# Exercise description
In the records below, find the line that contains "grey mug: 7 -> 10" and the line that contains "turquoise padlock: 8 -> 5". Set down exactly those lines and every line between them, and nothing more.

# Available data
Content starts
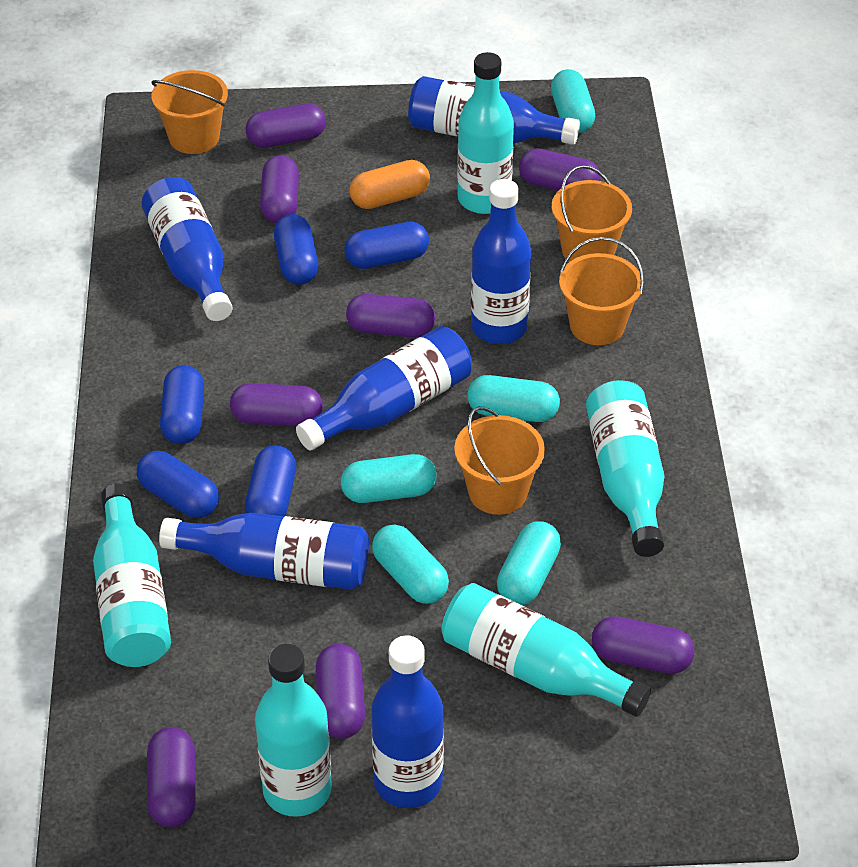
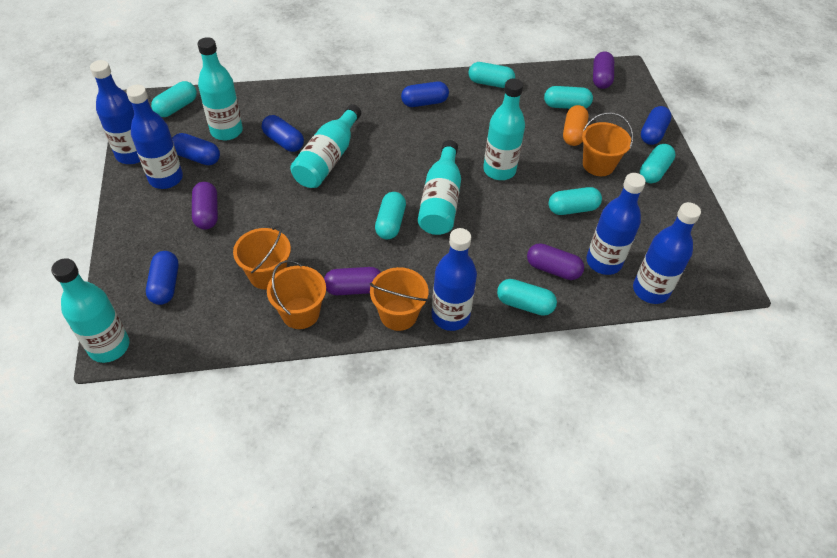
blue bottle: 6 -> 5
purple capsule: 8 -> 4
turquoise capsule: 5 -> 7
Content ends
Content starts
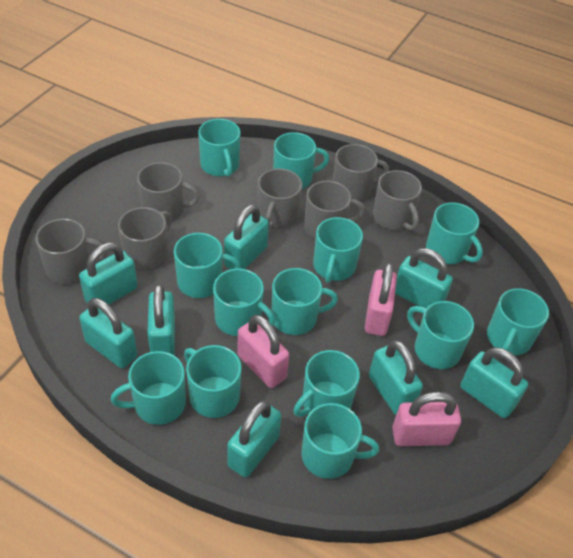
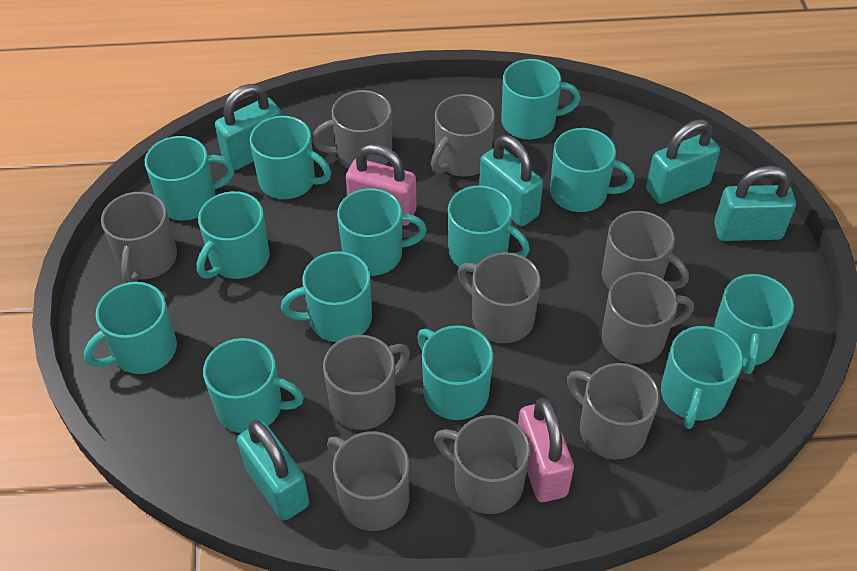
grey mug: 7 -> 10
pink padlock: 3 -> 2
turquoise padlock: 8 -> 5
Content ends
Content starts
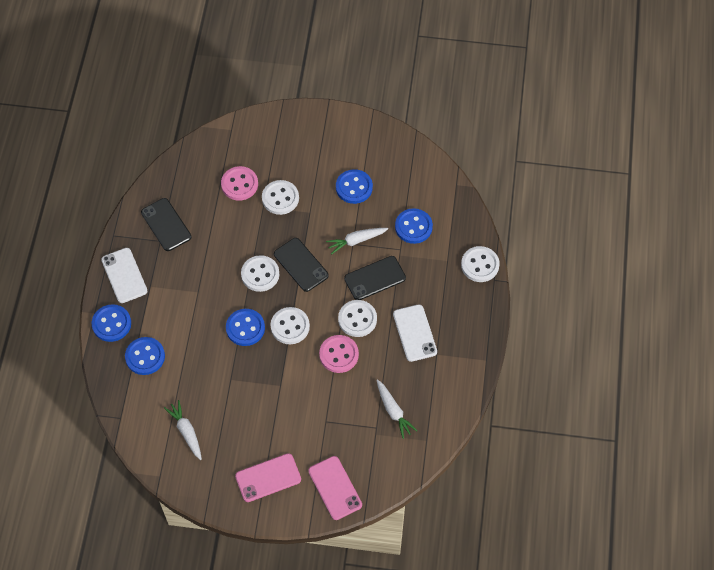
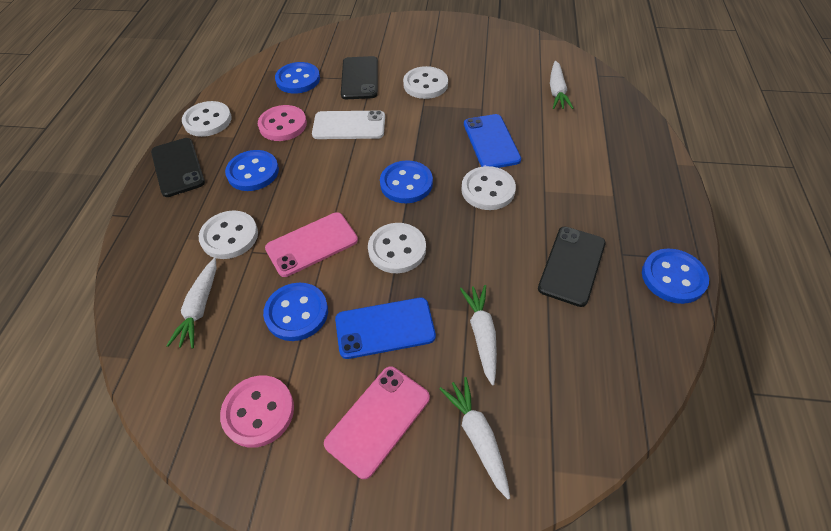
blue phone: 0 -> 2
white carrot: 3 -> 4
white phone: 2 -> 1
Content ends
# Your solution
grey mug: 7 -> 10
pink padlock: 3 -> 2
turquoise padlock: 8 -> 5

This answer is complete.